Task objective: Below are entries; output exactly the lines from the one with "(650, 300) = (594, 480): black" to the one with "(751, 118) = (665, 295): grey", both included, and nothing else.

Entries provided:
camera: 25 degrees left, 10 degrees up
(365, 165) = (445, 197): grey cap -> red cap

...

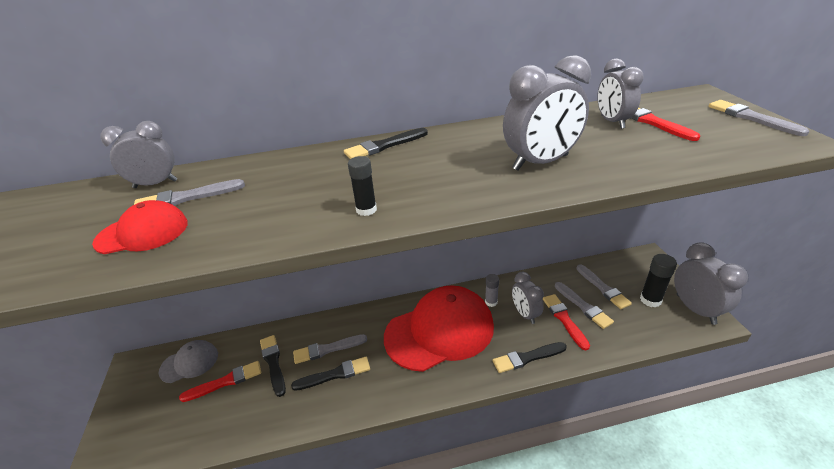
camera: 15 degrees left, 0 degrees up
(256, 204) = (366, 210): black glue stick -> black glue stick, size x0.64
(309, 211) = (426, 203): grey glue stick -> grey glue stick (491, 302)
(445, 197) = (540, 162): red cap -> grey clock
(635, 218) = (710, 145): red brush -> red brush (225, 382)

---

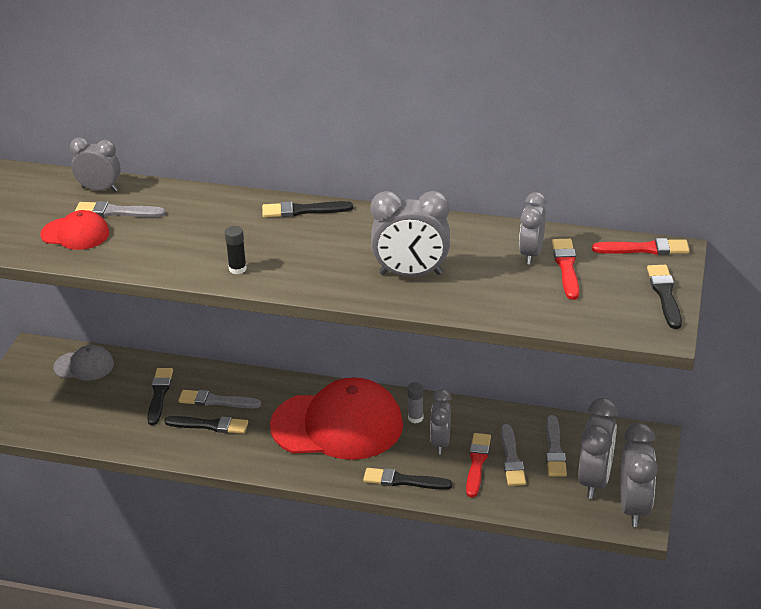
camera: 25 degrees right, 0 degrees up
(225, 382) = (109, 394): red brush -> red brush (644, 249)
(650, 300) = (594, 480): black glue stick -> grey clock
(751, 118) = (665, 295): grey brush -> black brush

Exercise solution:
(650, 300) = (594, 480): black glue stick -> grey clock
(751, 118) = (665, 295): grey brush -> black brush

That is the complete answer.